• **YOUR OBJECTIVE**:
Should the word "minus" occur in a line of the records, copy that line.

--- THE DATA Enclosed Below ---

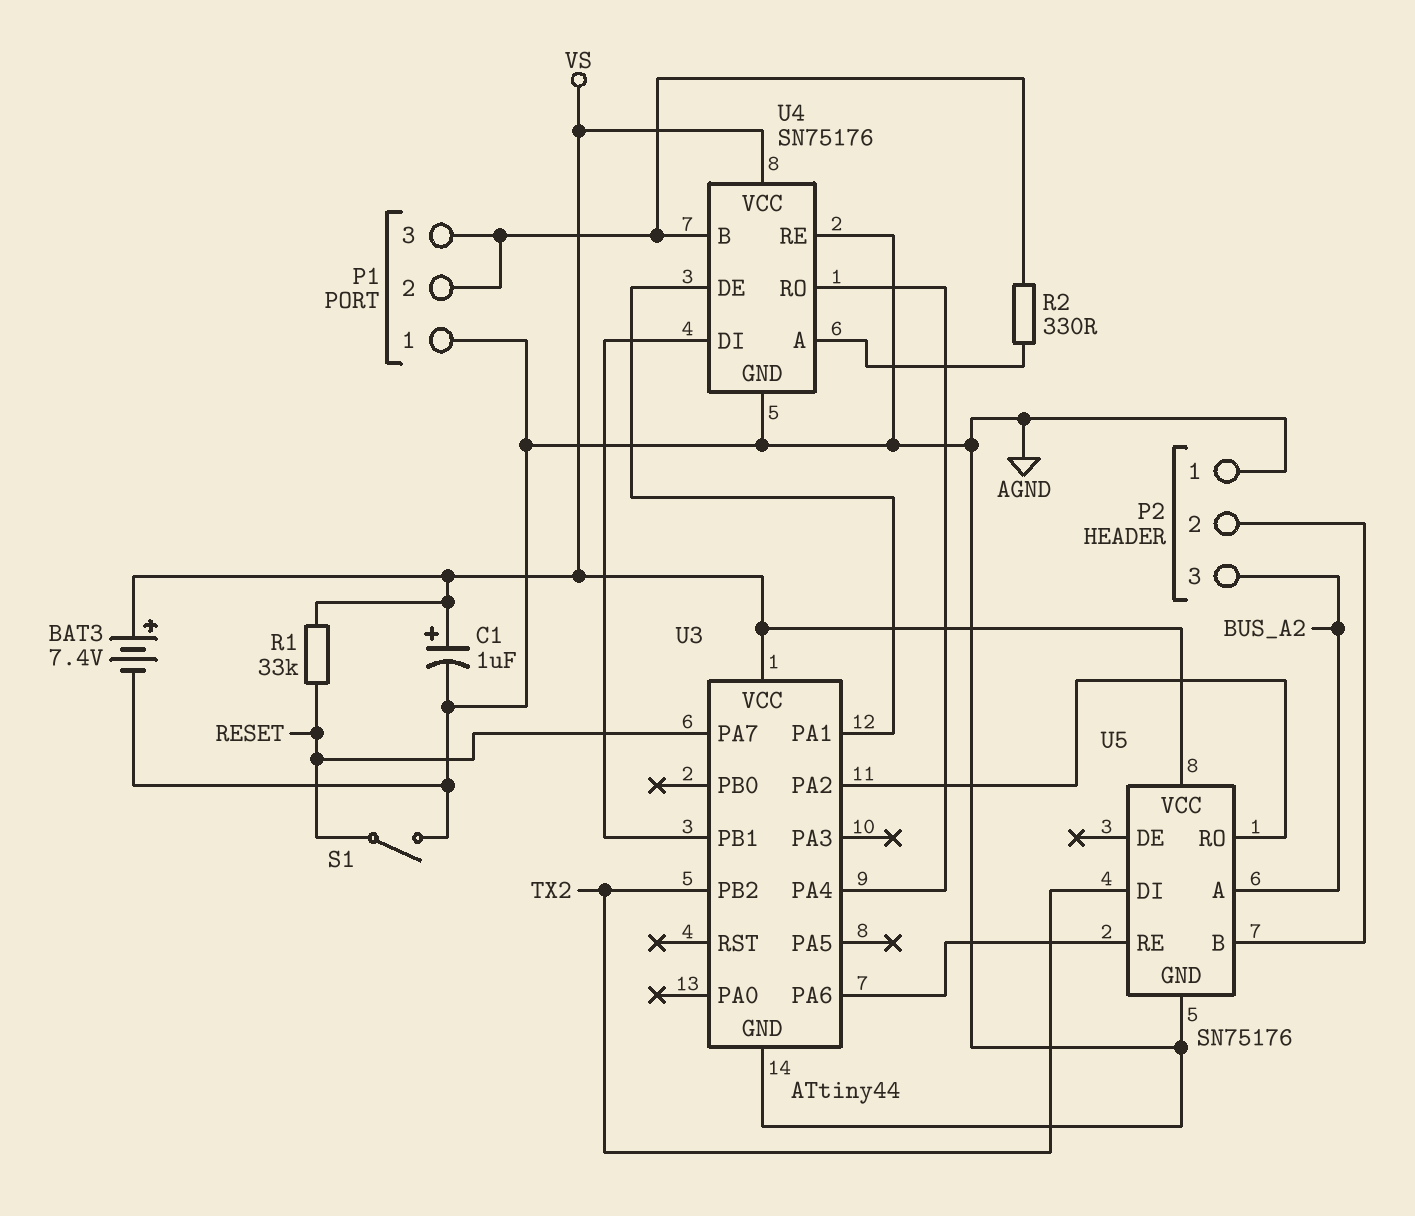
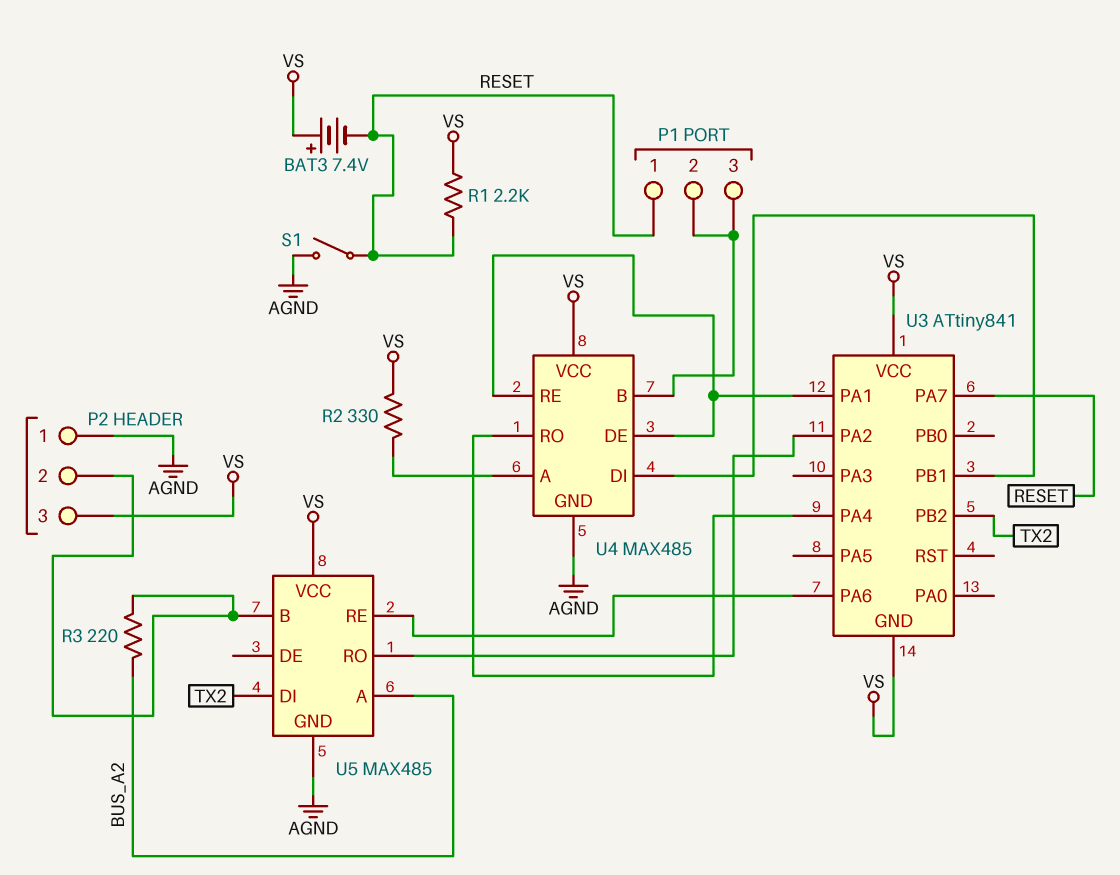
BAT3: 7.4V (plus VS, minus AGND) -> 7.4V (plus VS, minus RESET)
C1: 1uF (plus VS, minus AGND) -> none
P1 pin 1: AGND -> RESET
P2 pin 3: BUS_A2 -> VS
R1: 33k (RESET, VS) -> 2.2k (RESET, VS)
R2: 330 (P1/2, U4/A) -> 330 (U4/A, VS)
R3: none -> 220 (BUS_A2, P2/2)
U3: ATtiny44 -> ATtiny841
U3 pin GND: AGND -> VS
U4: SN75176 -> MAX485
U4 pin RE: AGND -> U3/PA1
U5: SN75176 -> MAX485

--- End of Enclosed THE DATA ---

• **OUTPUT OF THE TASK**:
BAT3: 7.4V (plus VS, minus AGND) -> 7.4V (plus VS, minus RESET)
C1: 1uF (plus VS, minus AGND) -> none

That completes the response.